■ **MATERIAL FOR THE TASK**
☆ ☆ ☆ ☆

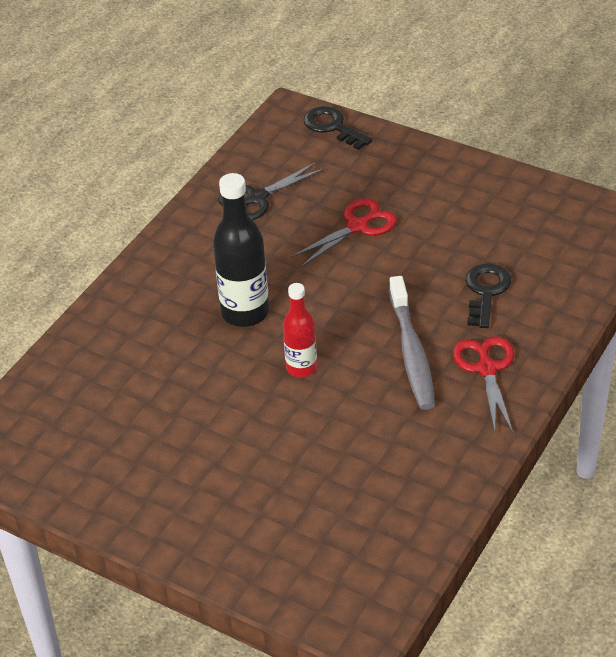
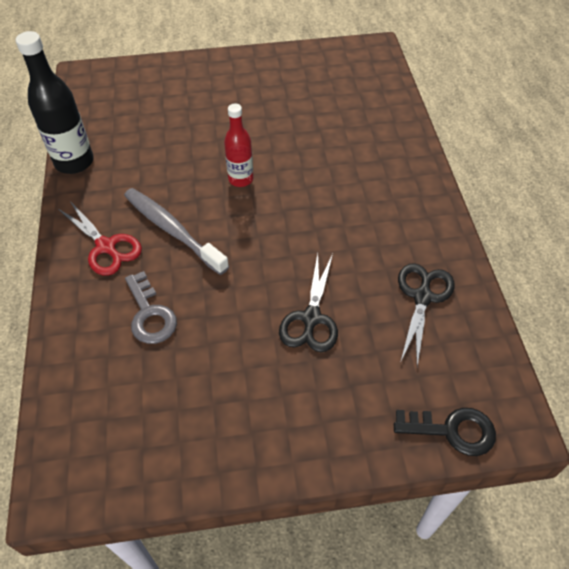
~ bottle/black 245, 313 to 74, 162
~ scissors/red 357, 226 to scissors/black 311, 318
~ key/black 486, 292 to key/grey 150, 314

☆ ☆ ☆ ☆

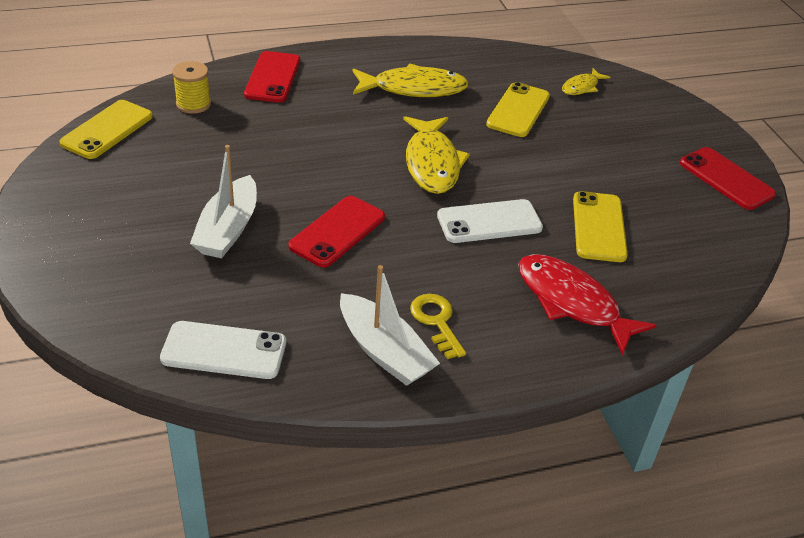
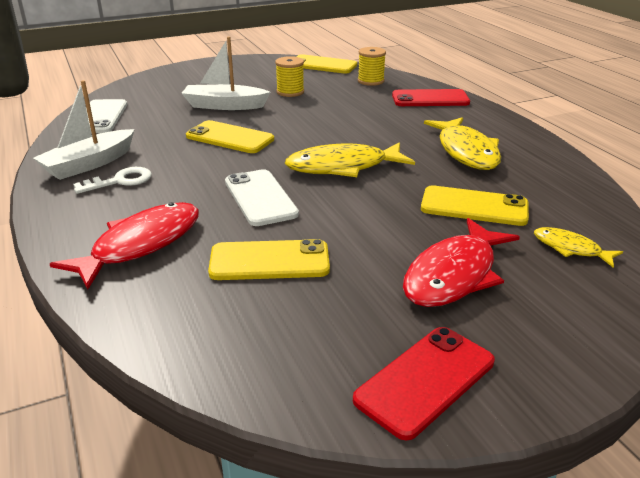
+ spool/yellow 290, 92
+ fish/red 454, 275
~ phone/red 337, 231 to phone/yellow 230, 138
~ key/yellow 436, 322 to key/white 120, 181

☆ ☆ ☆ ☆

■ **TASK TO CARRY OUT**
Start with the line above that contains "313 to 74, 162" and end with the line that contains "key/grey 150, 314". Write out those lines exactly, and only those.

■ **SOLUTION TO THIS PROBLEM**
~ bottle/black 245, 313 to 74, 162
~ scissors/red 357, 226 to scissors/black 311, 318
~ key/black 486, 292 to key/grey 150, 314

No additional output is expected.